## Activity
Output the records again verbatim.

## Data supplied
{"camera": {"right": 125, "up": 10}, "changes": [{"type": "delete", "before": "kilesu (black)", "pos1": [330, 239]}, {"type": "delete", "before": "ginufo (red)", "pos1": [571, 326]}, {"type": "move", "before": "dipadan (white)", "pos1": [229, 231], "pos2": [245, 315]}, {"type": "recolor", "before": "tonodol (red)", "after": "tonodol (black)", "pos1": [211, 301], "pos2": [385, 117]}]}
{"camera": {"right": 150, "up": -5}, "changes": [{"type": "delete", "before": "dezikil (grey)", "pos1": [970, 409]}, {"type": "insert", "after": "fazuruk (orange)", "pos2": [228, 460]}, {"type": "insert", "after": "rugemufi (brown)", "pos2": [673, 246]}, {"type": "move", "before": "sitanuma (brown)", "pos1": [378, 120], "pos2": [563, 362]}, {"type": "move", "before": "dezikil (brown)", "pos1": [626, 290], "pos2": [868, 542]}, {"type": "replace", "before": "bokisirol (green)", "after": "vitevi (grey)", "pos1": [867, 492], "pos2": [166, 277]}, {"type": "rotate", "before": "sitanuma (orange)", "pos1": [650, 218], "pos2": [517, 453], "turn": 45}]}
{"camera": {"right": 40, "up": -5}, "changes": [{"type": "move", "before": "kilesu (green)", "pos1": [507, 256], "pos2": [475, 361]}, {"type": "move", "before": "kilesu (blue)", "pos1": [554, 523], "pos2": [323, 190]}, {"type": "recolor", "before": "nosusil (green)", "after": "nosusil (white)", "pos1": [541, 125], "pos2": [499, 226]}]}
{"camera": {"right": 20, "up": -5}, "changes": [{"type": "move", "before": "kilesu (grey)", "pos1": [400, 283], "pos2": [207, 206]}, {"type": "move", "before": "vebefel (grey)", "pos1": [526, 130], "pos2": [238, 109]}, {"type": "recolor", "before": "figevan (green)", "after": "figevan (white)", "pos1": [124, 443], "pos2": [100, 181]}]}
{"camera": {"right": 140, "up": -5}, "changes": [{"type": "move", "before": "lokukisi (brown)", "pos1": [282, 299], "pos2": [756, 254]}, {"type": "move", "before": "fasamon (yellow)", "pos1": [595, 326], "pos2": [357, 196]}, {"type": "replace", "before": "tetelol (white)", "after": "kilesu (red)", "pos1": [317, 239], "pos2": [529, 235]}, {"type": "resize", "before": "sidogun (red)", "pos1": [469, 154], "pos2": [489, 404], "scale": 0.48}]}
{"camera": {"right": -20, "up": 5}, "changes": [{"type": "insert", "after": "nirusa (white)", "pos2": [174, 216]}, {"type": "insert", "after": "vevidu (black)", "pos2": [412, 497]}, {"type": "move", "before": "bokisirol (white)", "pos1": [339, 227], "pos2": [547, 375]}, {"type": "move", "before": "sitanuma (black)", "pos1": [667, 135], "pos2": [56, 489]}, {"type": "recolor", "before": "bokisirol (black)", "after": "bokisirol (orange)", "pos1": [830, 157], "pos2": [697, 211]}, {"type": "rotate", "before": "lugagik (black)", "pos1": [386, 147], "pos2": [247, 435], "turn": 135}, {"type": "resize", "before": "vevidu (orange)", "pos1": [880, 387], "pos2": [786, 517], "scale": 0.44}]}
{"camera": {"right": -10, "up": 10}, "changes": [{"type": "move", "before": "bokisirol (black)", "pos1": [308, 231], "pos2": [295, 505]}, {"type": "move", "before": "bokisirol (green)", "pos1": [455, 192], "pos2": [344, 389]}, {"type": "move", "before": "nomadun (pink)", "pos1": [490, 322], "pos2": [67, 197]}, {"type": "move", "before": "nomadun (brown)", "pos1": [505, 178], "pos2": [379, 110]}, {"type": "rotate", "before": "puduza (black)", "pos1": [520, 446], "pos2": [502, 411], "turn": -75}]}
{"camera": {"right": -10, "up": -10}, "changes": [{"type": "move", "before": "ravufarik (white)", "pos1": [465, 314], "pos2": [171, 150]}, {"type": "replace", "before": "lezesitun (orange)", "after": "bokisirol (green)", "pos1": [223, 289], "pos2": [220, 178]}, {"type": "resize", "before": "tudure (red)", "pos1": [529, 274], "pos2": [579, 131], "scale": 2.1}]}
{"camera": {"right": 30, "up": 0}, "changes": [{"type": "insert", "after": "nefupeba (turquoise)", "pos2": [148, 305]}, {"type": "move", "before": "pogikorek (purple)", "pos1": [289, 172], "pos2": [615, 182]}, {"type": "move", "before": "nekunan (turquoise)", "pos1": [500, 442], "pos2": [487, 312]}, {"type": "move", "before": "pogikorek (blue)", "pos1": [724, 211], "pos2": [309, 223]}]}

## Answer
{"camera": {"right": 125, "up": 10}, "changes": [{"type": "delete", "before": "kilesu (black)", "pos1": [330, 239]}, {"type": "delete", "before": "ginufo (red)", "pos1": [571, 326]}, {"type": "move", "before": "dipadan (white)", "pos1": [229, 231], "pos2": [245, 315]}, {"type": "recolor", "before": "tonodol (red)", "after": "tonodol (black)", "pos1": [211, 301], "pos2": [385, 117]}]}
{"camera": {"right": 150, "up": -5}, "changes": [{"type": "delete", "before": "dezikil (grey)", "pos1": [970, 409]}, {"type": "insert", "after": "fazuruk (orange)", "pos2": [228, 460]}, {"type": "insert", "after": "rugemufi (brown)", "pos2": [673, 246]}, {"type": "move", "before": "sitanuma (brown)", "pos1": [378, 120], "pos2": [563, 362]}, {"type": "move", "before": "dezikil (brown)", "pos1": [626, 290], "pos2": [868, 542]}, {"type": "replace", "before": "bokisirol (green)", "after": "vitevi (grey)", "pos1": [867, 492], "pos2": [166, 277]}, {"type": "rotate", "before": "sitanuma (orange)", "pos1": [650, 218], "pos2": [517, 453], "turn": 45}]}
{"camera": {"right": 40, "up": -5}, "changes": [{"type": "move", "before": "kilesu (green)", "pos1": [507, 256], "pos2": [475, 361]}, {"type": "move", "before": "kilesu (blue)", "pos1": [554, 523], "pos2": [323, 190]}, {"type": "recolor", "before": "nosusil (green)", "after": "nosusil (white)", "pos1": [541, 125], "pos2": [499, 226]}]}
{"camera": {"right": 20, "up": -5}, "changes": [{"type": "move", "before": "kilesu (grey)", "pos1": [400, 283], "pos2": [207, 206]}, {"type": "move", "before": "vebefel (grey)", "pos1": [526, 130], "pos2": [238, 109]}, {"type": "recolor", "before": "figevan (green)", "after": "figevan (white)", "pos1": [124, 443], "pos2": [100, 181]}]}
{"camera": {"right": 140, "up": -5}, "changes": [{"type": "move", "before": "lokukisi (brown)", "pos1": [282, 299], "pos2": [756, 254]}, {"type": "move", "before": "fasamon (yellow)", "pos1": [595, 326], "pos2": [357, 196]}, {"type": "replace", "before": "tetelol (white)", "after": "kilesu (red)", "pos1": [317, 239], "pos2": [529, 235]}, {"type": "resize", "before": "sidogun (red)", "pos1": [469, 154], "pos2": [489, 404], "scale": 0.48}]}
{"camera": {"right": -20, "up": 5}, "changes": [{"type": "insert", "after": "nirusa (white)", "pos2": [174, 216]}, {"type": "insert", "after": "vevidu (black)", "pos2": [412, 497]}, {"type": "move", "before": "bokisirol (white)", "pos1": [339, 227], "pos2": [547, 375]}, {"type": "move", "before": "sitanuma (black)", "pos1": [667, 135], "pos2": [56, 489]}, {"type": "recolor", "before": "bokisirol (black)", "after": "bokisirol (orange)", "pos1": [830, 157], "pos2": [697, 211]}, {"type": "rotate", "before": "lugagik (black)", "pos1": [386, 147], "pos2": [247, 435], "turn": 135}, {"type": "resize", "before": "vevidu (orange)", "pos1": [880, 387], "pos2": [786, 517], "scale": 0.44}]}
{"camera": {"right": -10, "up": 10}, "changes": [{"type": "move", "before": "bokisirol (black)", "pos1": [308, 231], "pos2": [295, 505]}, {"type": "move", "before": "bokisirol (green)", "pos1": [455, 192], "pos2": [344, 389]}, {"type": "move", "before": "nomadun (pink)", "pos1": [490, 322], "pos2": [67, 197]}, {"type": "move", "before": "nomadun (brown)", "pos1": [505, 178], "pos2": [379, 110]}, {"type": "rotate", "before": "puduza (black)", "pos1": [520, 446], "pos2": [502, 411], "turn": -75}]}
{"camera": {"right": -10, "up": -10}, "changes": [{"type": "move", "before": "ravufarik (white)", "pos1": [465, 314], "pos2": [171, 150]}, {"type": "replace", "before": "lezesitun (orange)", "after": "bokisirol (green)", "pos1": [223, 289], "pos2": [220, 178]}, {"type": "resize", "before": "tudure (red)", "pos1": [529, 274], "pos2": [579, 131], "scale": 2.1}]}
{"camera": {"right": 30, "up": 0}, "changes": [{"type": "insert", "after": "nefupeba (turquoise)", "pos2": [148, 305]}, {"type": "move", "before": "pogikorek (purple)", "pos1": [289, 172], "pos2": [615, 182]}, {"type": "move", "before": "nekunan (turquoise)", "pos1": [500, 442], "pos2": [487, 312]}, {"type": "move", "before": "pogikorek (blue)", "pos1": [724, 211], "pos2": [309, 223]}]}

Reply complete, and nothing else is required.